Work to complete:
Working from the entries below, give again each line from the first through the one containing "PIR1: AM312 -> HC-SR501", exactly and with nothing else.

(Edit tracking data)
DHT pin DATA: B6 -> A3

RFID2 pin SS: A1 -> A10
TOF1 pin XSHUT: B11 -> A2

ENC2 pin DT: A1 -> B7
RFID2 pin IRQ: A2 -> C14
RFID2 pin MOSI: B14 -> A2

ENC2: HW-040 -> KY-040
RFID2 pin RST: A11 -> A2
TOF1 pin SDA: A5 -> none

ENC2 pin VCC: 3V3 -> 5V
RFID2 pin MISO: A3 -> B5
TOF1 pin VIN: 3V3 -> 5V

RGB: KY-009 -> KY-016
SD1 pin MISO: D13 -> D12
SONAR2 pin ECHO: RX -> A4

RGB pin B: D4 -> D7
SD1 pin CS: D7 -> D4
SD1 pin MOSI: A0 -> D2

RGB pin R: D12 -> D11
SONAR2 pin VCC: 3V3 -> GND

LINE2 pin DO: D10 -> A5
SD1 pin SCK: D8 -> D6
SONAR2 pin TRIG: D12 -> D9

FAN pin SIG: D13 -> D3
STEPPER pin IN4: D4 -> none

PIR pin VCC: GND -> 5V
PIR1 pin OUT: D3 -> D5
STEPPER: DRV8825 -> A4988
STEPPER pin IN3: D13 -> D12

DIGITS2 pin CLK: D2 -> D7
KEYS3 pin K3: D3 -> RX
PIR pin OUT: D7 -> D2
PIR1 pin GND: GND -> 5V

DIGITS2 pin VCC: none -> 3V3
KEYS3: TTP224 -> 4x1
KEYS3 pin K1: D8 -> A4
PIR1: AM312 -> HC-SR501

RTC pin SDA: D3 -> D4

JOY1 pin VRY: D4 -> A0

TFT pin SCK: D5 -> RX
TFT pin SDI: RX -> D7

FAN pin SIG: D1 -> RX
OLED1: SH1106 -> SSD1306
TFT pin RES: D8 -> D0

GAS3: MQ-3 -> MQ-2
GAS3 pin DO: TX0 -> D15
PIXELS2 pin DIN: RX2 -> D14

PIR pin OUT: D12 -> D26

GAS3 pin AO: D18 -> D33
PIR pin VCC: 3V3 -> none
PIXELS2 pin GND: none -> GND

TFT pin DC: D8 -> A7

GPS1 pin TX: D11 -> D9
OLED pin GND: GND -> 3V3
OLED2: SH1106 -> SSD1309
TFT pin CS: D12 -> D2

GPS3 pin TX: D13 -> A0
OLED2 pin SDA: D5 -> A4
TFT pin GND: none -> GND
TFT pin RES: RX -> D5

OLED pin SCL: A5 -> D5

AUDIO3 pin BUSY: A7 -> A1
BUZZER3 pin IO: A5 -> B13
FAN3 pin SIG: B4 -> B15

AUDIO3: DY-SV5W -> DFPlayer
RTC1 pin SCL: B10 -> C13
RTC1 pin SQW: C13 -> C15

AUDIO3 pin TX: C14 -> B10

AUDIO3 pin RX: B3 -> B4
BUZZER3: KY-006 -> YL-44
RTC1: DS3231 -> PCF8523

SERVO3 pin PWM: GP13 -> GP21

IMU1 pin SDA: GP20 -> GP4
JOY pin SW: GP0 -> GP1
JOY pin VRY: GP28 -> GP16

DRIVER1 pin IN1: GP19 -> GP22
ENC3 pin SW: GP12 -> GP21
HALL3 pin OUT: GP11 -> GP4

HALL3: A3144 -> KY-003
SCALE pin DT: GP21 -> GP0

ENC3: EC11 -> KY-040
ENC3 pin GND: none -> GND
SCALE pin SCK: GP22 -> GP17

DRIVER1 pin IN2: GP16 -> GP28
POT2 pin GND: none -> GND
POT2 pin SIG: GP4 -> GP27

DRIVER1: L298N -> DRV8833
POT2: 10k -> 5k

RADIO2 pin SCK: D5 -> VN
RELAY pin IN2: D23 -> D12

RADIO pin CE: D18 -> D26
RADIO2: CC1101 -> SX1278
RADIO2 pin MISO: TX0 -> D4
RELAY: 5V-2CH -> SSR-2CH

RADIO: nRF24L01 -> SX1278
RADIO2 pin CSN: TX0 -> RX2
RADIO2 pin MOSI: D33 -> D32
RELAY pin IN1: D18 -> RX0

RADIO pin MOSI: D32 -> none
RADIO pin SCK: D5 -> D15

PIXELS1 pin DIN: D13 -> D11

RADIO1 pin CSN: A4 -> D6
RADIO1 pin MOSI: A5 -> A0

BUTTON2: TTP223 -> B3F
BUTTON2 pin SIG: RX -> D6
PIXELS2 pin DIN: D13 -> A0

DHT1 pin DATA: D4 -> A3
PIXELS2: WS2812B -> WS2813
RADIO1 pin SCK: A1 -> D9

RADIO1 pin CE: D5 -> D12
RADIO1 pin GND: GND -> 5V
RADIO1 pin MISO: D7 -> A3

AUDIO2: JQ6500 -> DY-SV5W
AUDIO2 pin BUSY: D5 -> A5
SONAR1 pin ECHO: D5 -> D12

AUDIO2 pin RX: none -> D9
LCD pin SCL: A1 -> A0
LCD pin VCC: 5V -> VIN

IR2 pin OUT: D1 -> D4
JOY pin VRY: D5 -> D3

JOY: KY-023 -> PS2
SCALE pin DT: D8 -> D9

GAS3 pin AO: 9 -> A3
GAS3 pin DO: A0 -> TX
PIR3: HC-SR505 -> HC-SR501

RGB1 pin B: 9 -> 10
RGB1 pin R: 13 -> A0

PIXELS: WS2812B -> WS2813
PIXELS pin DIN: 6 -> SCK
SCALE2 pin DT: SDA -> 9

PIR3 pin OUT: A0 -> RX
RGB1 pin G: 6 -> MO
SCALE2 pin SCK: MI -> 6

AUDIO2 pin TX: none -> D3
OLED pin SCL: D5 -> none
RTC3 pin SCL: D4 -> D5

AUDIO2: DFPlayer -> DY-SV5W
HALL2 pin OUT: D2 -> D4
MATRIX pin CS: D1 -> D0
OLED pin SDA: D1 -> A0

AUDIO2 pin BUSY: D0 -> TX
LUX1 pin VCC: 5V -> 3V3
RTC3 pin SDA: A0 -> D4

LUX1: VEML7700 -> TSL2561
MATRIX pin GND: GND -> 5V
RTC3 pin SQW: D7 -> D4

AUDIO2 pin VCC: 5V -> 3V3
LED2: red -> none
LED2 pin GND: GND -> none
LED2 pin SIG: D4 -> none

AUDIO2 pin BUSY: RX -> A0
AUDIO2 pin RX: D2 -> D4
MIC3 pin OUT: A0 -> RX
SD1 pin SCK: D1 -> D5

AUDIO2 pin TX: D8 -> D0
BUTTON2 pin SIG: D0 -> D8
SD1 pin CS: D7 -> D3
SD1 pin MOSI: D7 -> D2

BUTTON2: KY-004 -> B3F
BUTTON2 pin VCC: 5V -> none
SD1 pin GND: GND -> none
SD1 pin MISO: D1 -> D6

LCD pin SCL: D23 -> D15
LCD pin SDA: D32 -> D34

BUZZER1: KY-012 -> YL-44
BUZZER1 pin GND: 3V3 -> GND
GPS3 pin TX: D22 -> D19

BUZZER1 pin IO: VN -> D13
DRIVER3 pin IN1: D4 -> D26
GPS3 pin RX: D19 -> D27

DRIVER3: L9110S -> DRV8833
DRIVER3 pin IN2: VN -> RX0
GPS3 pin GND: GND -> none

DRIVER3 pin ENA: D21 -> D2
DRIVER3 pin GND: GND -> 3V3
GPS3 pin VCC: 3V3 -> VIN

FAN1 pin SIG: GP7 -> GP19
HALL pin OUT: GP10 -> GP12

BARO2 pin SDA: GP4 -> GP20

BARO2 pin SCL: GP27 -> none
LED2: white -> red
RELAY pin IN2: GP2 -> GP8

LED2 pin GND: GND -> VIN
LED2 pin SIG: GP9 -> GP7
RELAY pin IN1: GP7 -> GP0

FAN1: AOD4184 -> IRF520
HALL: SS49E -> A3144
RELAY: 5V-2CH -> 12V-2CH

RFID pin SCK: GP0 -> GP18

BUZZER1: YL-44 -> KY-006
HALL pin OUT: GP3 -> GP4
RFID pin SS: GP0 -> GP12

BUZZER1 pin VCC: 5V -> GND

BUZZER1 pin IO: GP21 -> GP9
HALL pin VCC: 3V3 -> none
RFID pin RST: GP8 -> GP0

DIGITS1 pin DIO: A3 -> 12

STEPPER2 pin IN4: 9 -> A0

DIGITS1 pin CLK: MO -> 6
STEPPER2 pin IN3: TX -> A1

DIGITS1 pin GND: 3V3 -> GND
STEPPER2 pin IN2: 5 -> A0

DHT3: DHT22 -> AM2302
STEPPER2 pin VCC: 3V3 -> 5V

Problem solution:
DHT pin DATA: B6 -> A3

RFID2 pin SS: A1 -> A10
TOF1 pin XSHUT: B11 -> A2

ENC2 pin DT: A1 -> B7
RFID2 pin IRQ: A2 -> C14
RFID2 pin MOSI: B14 -> A2

ENC2: HW-040 -> KY-040
RFID2 pin RST: A11 -> A2
TOF1 pin SDA: A5 -> none

ENC2 pin VCC: 3V3 -> 5V
RFID2 pin MISO: A3 -> B5
TOF1 pin VIN: 3V3 -> 5V

RGB: KY-009 -> KY-016
SD1 pin MISO: D13 -> D12
SONAR2 pin ECHO: RX -> A4

RGB pin B: D4 -> D7
SD1 pin CS: D7 -> D4
SD1 pin MOSI: A0 -> D2

RGB pin R: D12 -> D11
SONAR2 pin VCC: 3V3 -> GND

LINE2 pin DO: D10 -> A5
SD1 pin SCK: D8 -> D6
SONAR2 pin TRIG: D12 -> D9

FAN pin SIG: D13 -> D3
STEPPER pin IN4: D4 -> none

PIR pin VCC: GND -> 5V
PIR1 pin OUT: D3 -> D5
STEPPER: DRV8825 -> A4988
STEPPER pin IN3: D13 -> D12

DIGITS2 pin CLK: D2 -> D7
KEYS3 pin K3: D3 -> RX
PIR pin OUT: D7 -> D2
PIR1 pin GND: GND -> 5V

DIGITS2 pin VCC: none -> 3V3
KEYS3: TTP224 -> 4x1
KEYS3 pin K1: D8 -> A4
PIR1: AM312 -> HC-SR501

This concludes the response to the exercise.